**Exercise**: Using the listing below, select the lines with the word "minus" and copy them.

**Available data**:
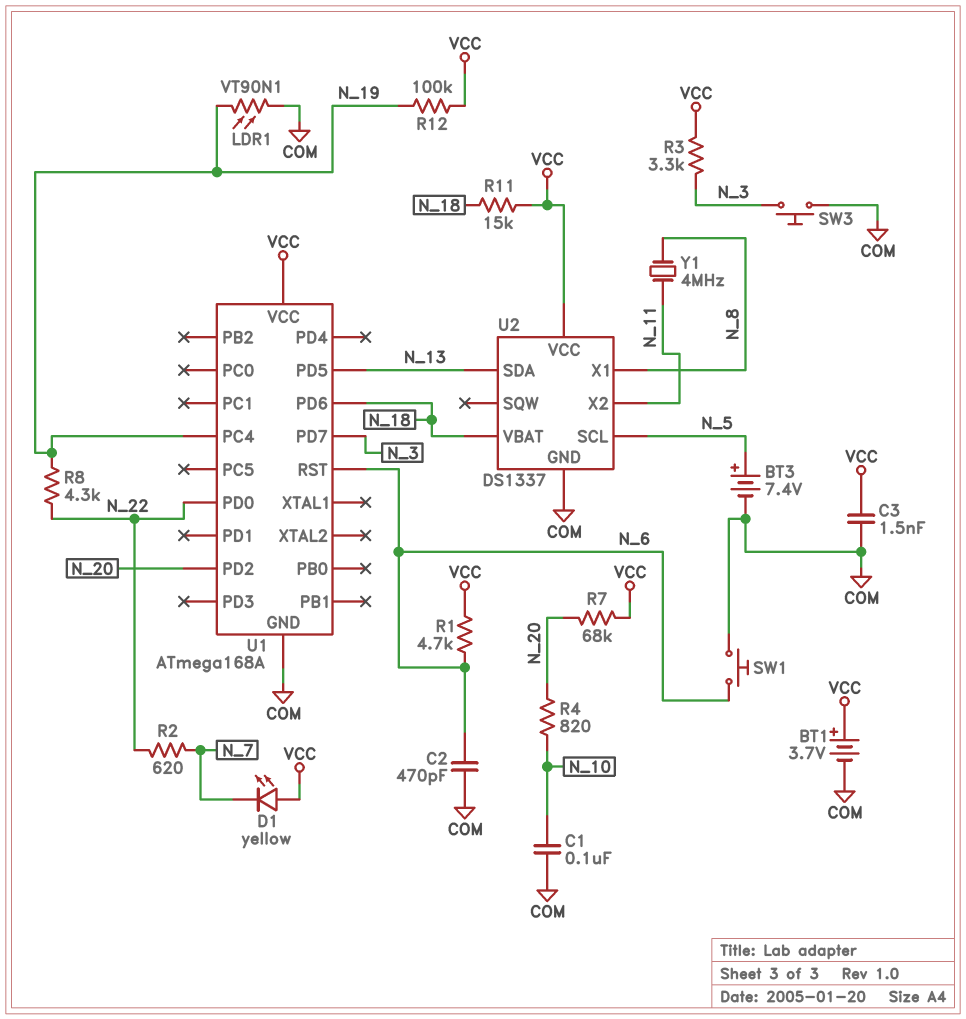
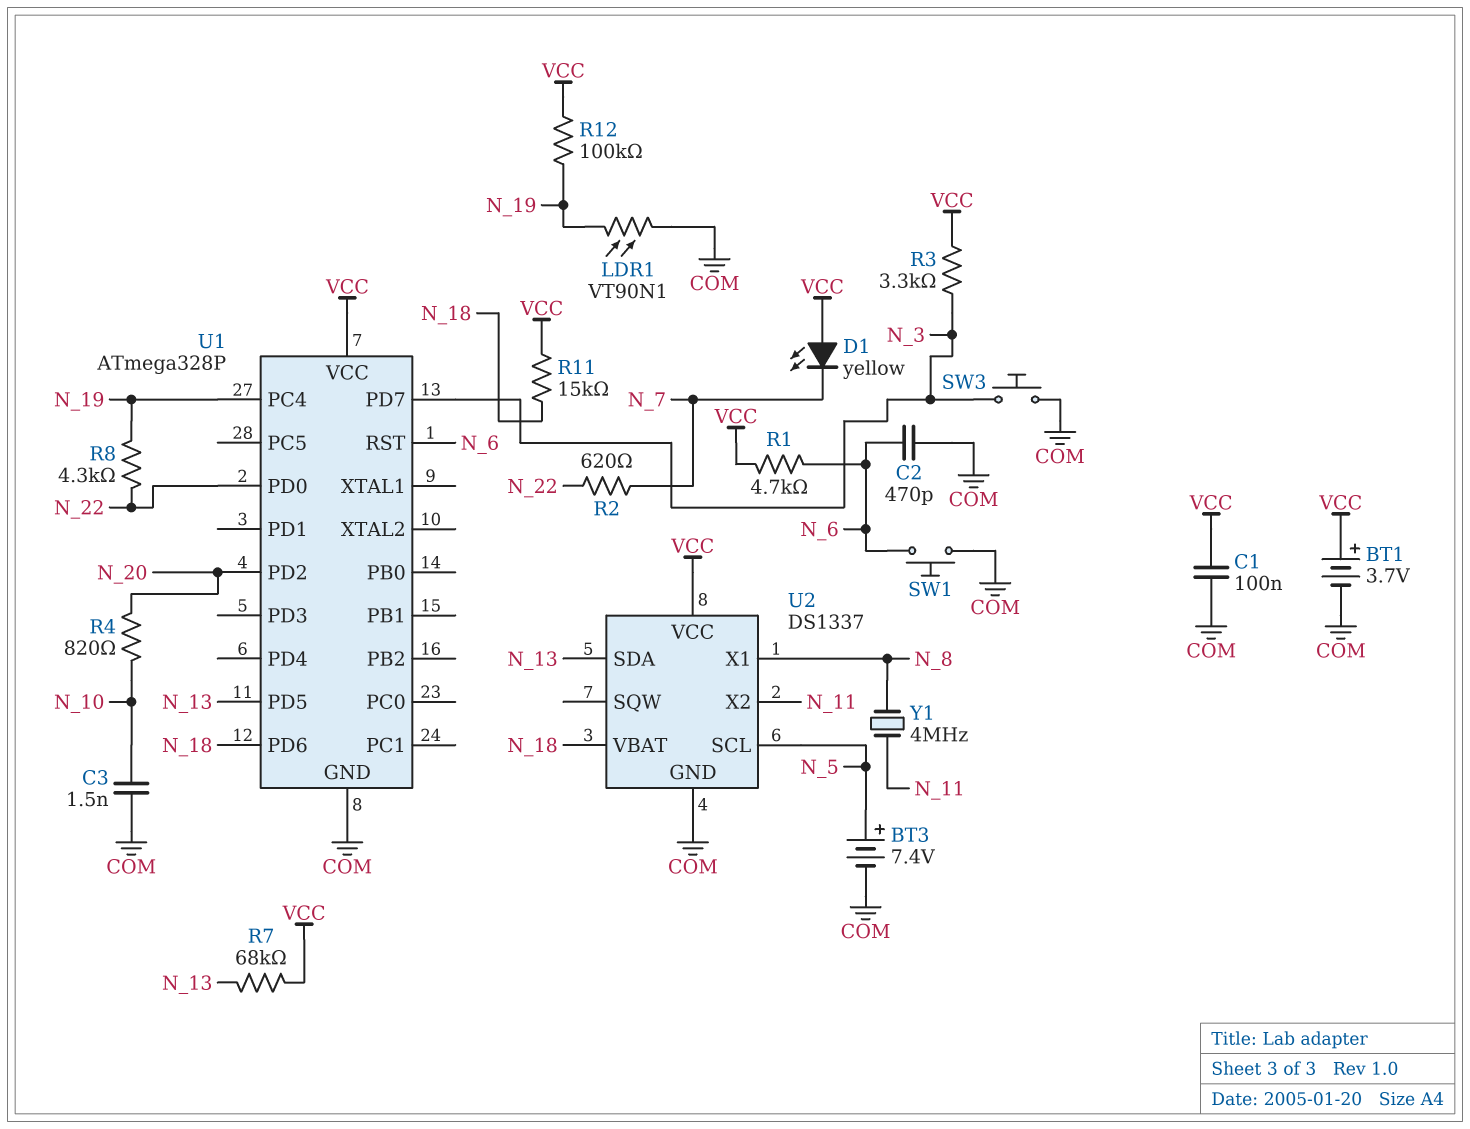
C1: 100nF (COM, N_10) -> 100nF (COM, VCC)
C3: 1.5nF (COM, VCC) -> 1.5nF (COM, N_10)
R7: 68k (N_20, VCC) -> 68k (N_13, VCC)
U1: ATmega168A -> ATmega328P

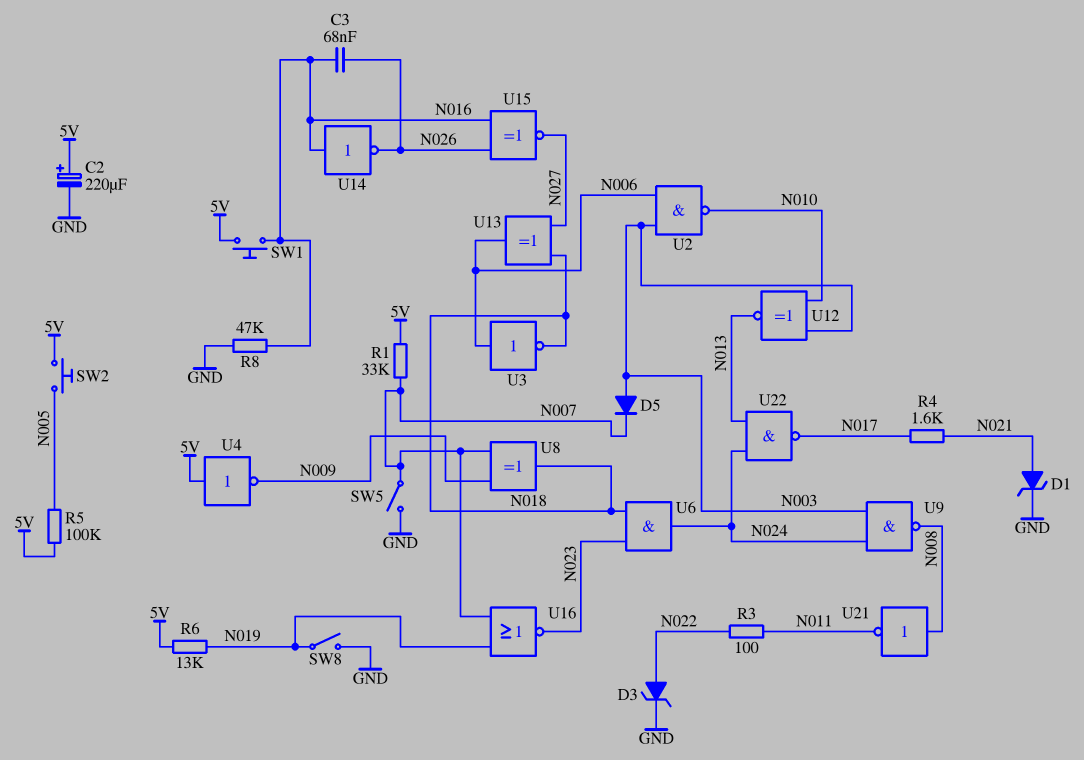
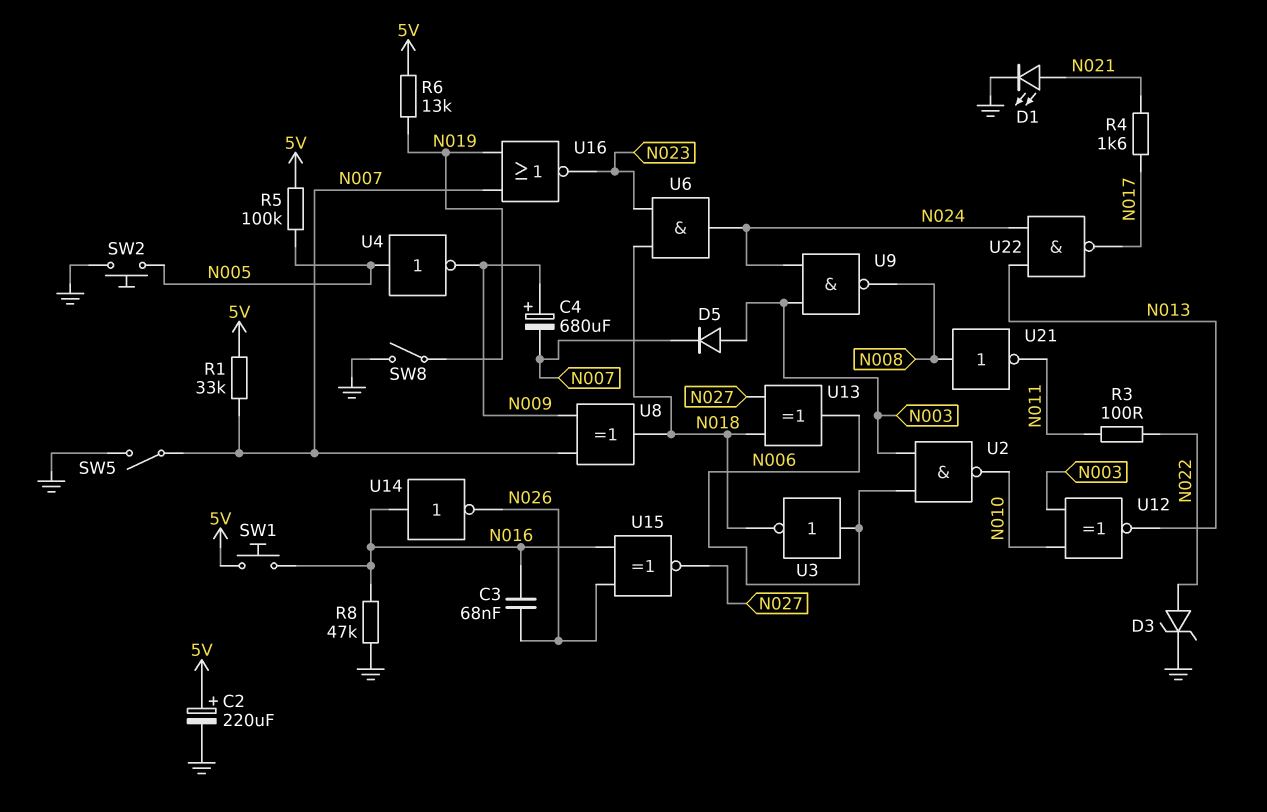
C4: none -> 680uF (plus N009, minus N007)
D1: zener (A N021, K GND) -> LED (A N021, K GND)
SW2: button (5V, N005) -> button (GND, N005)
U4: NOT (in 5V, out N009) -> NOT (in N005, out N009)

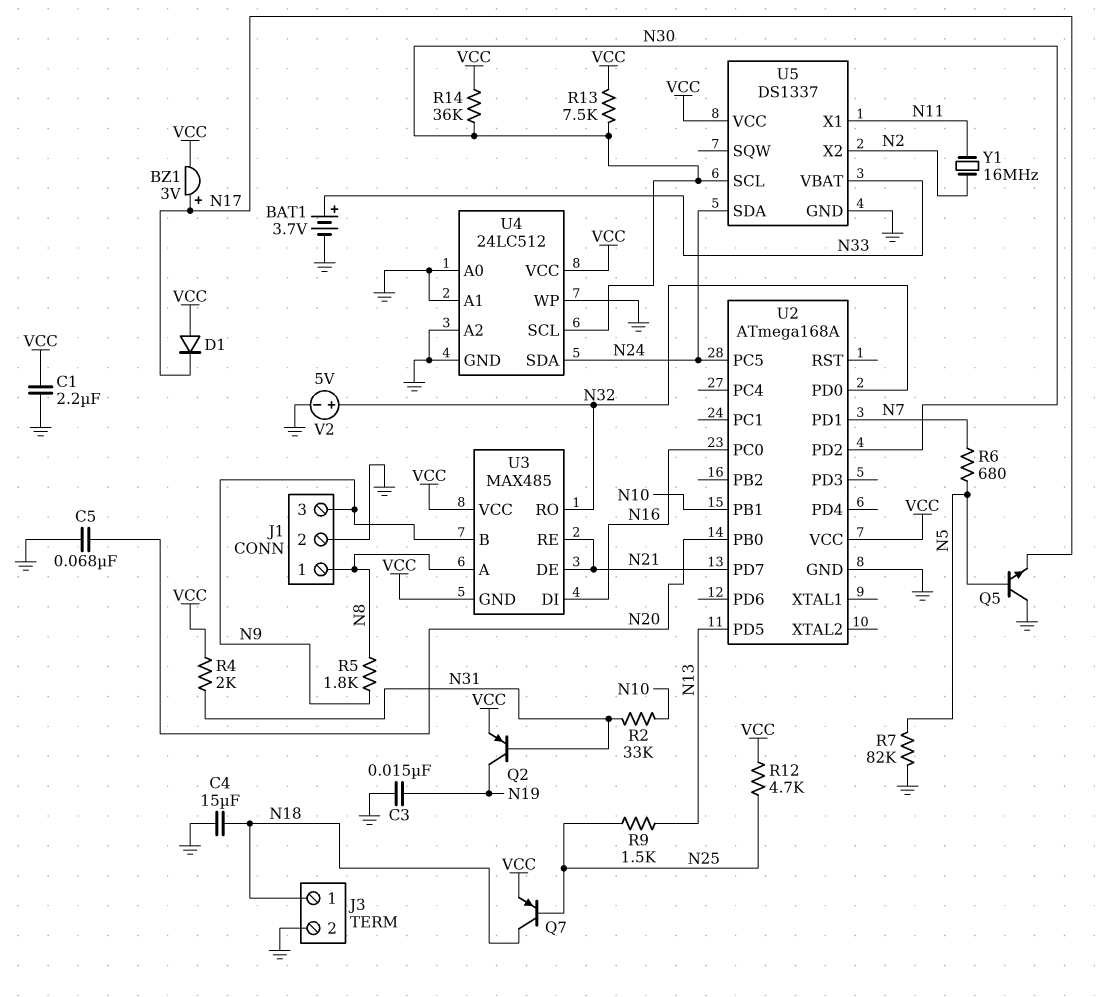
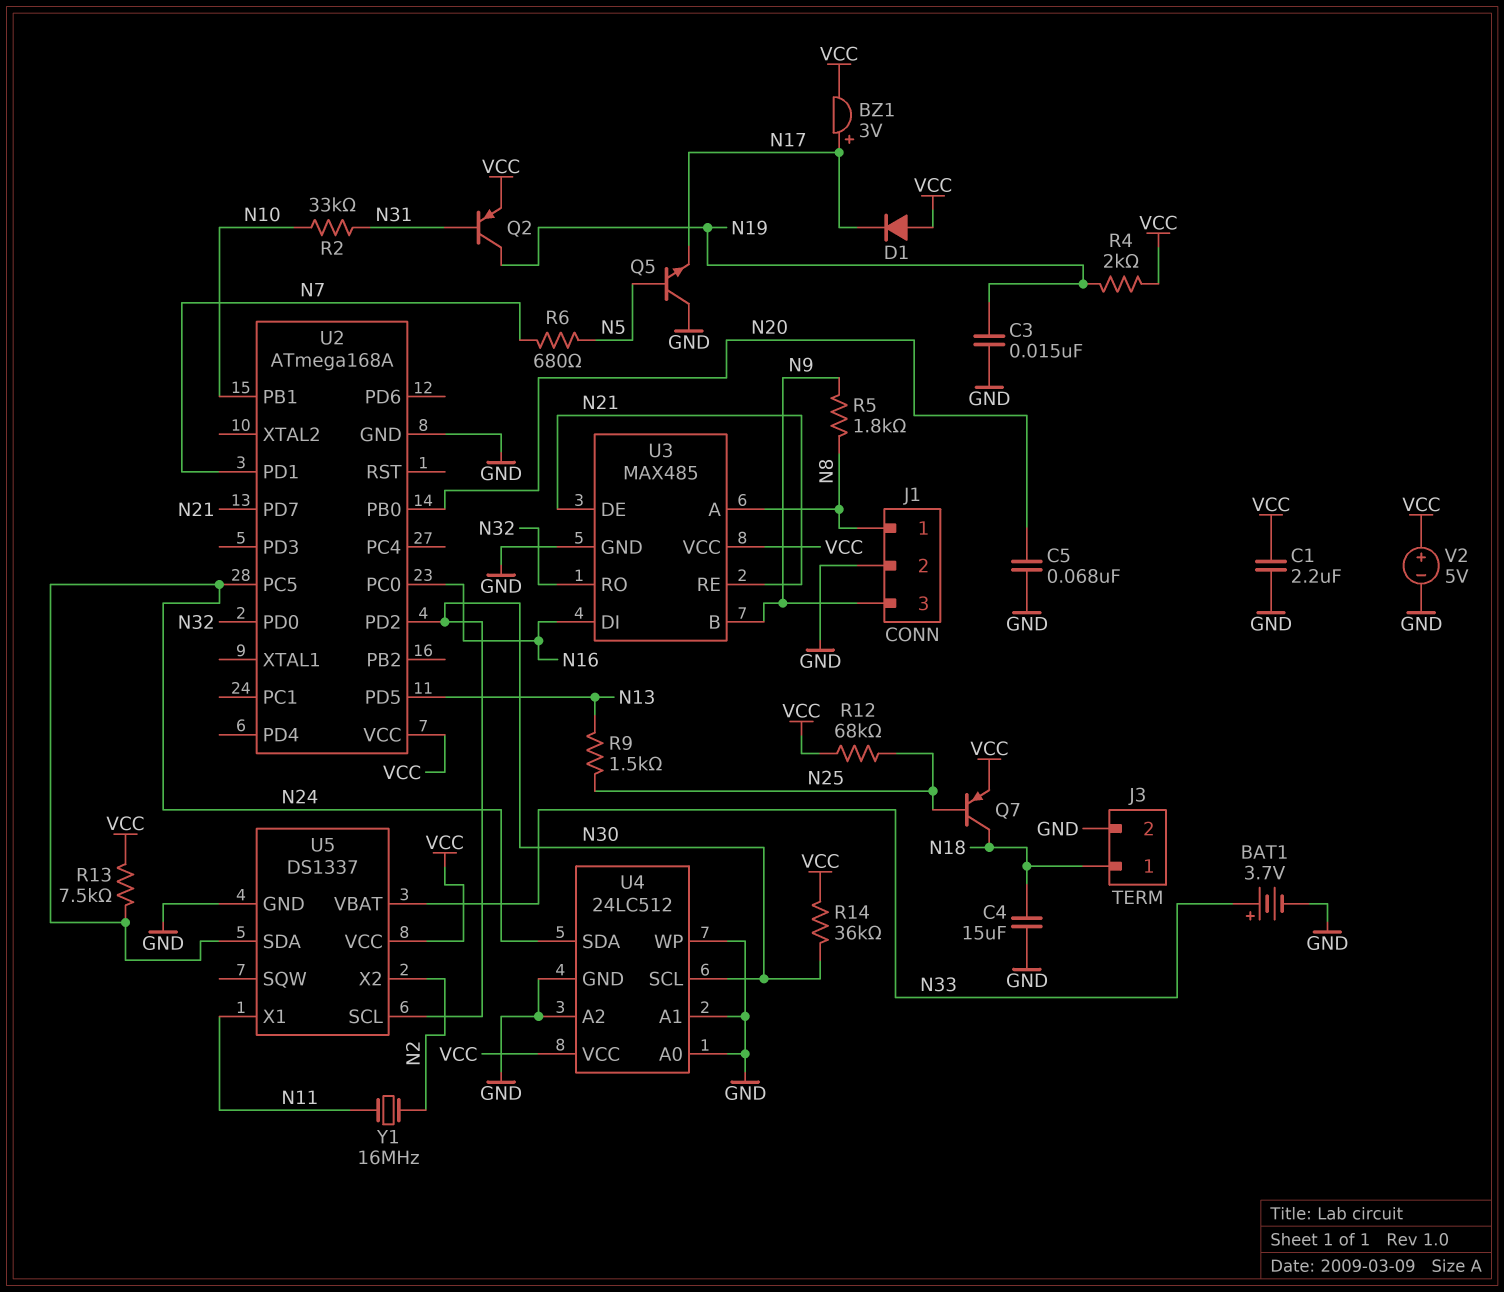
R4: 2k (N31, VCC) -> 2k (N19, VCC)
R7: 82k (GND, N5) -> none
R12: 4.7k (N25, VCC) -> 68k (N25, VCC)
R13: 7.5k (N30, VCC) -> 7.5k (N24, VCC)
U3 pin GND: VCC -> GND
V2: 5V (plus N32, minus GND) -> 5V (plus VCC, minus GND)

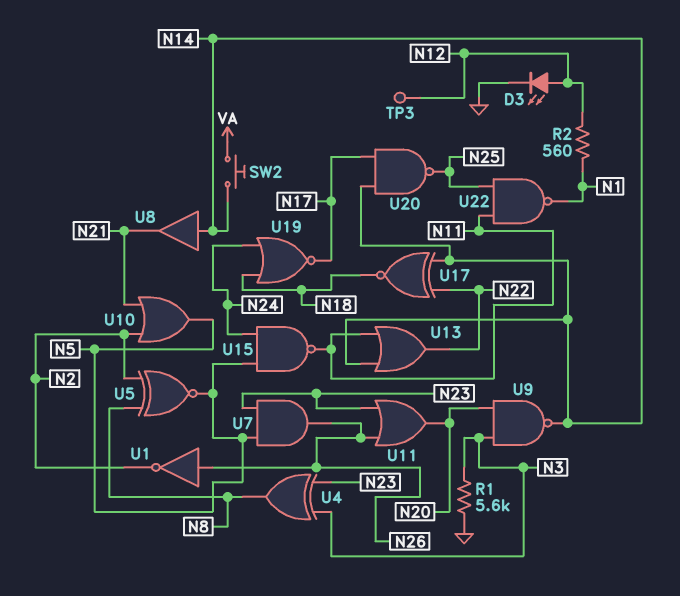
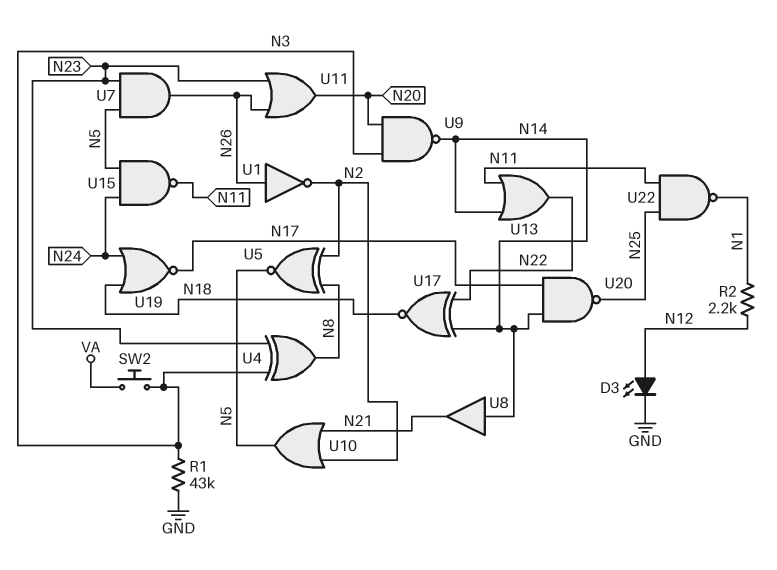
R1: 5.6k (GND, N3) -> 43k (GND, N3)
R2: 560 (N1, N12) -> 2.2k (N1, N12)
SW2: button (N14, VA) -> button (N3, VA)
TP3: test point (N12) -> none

**Task answer**:
C4: none -> 680uF (plus N009, minus N007)
V2: 5V (plus N32, minus GND) -> 5V (plus VCC, minus GND)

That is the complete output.